(What you need to do): The lines to transcribe begin with the one containing "none -> grey round brick A5 level 2" and end with the last line below; reproduce them exactly, without the pictures.

(Data records):
-*-

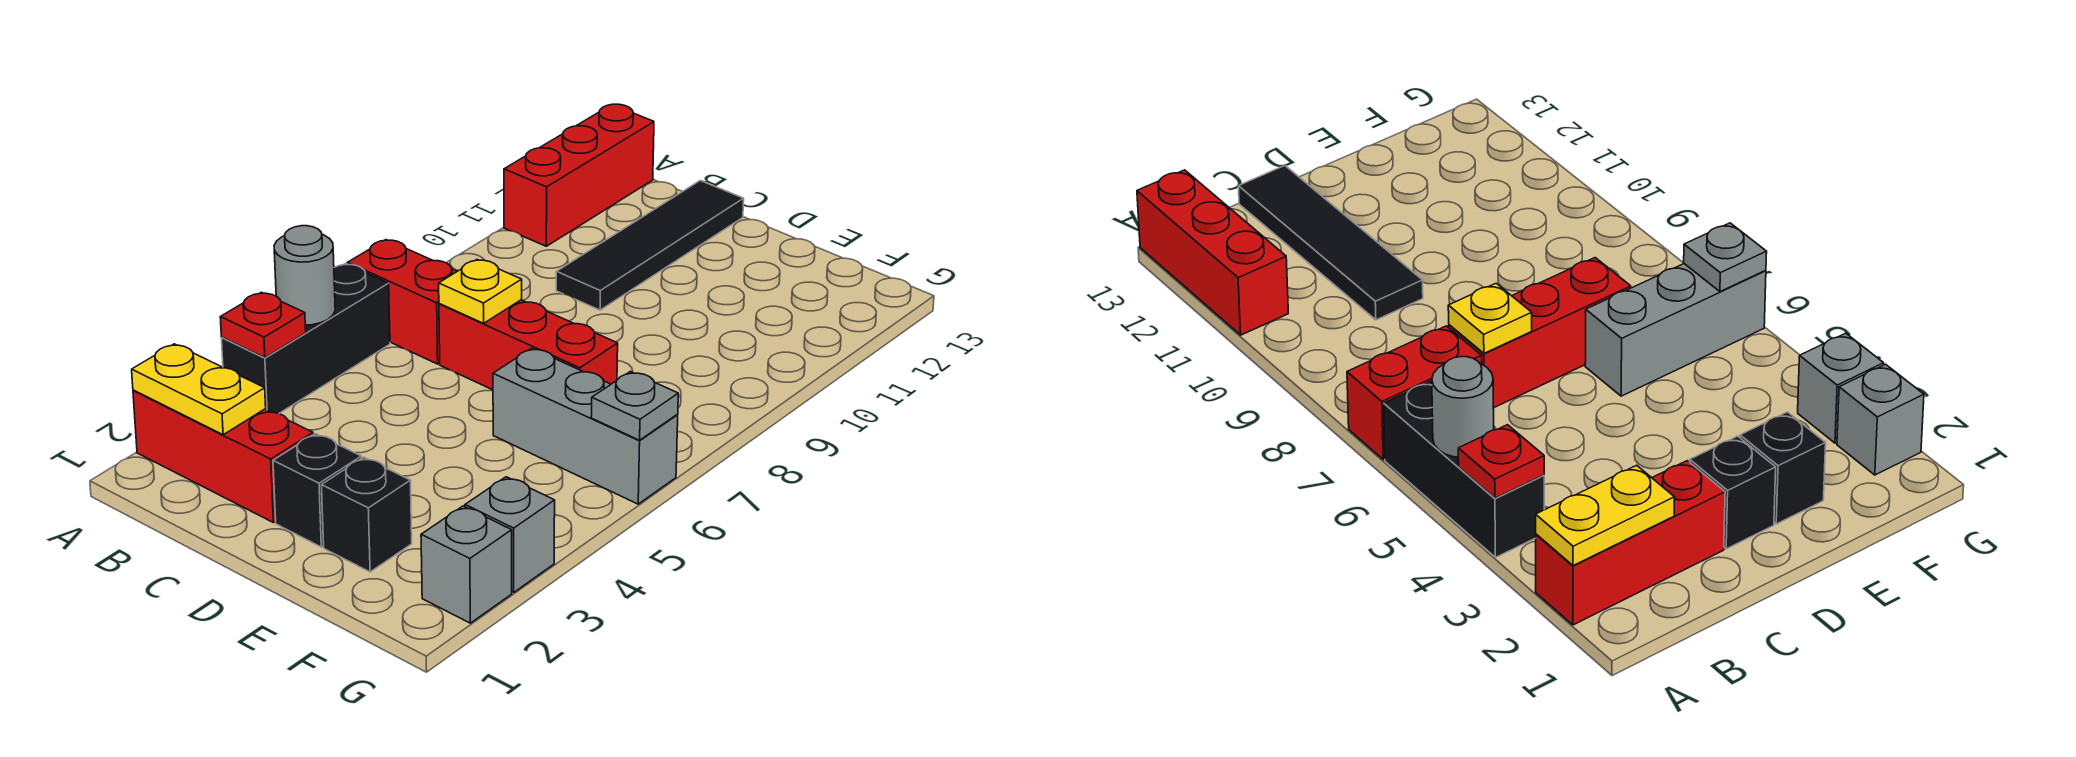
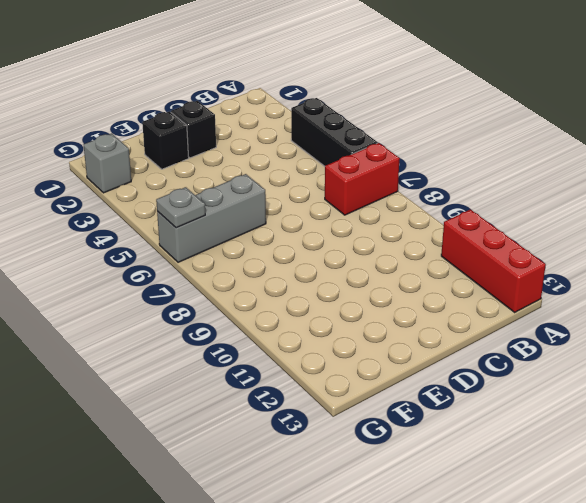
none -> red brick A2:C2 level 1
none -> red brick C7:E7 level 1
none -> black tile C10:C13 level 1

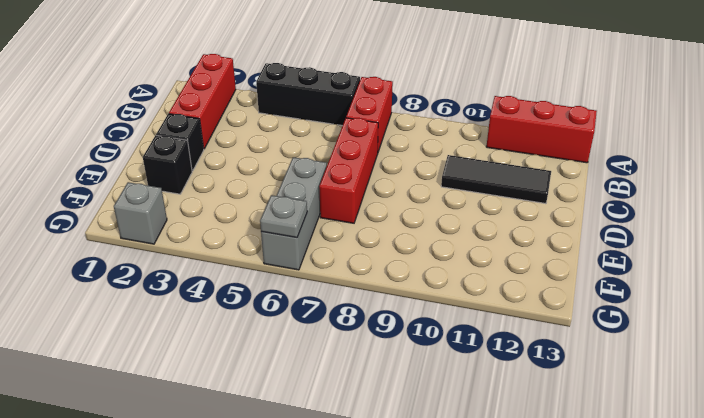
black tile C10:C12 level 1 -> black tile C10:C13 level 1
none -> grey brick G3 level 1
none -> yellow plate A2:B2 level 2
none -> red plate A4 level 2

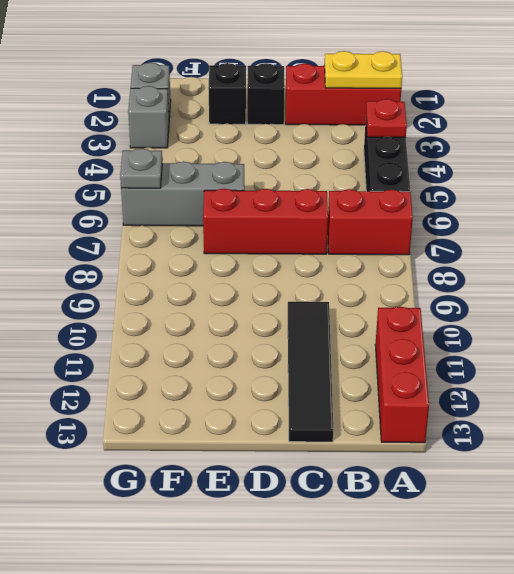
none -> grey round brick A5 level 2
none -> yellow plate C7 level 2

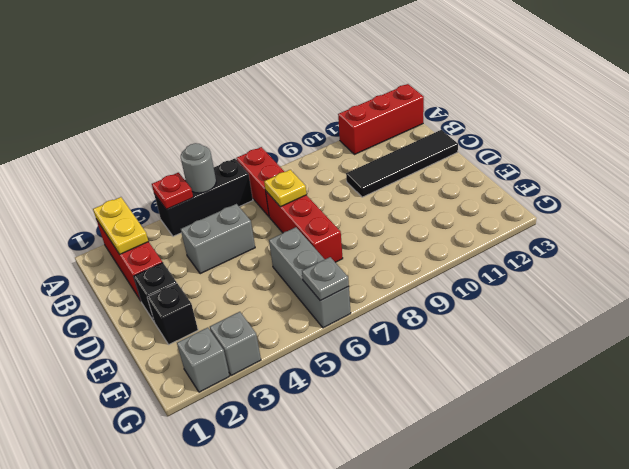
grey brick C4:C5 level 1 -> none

-*-

(Result of this exercise):
none -> grey round brick A5 level 2
none -> yellow plate C7 level 2

grey brick C4:C5 level 1 -> none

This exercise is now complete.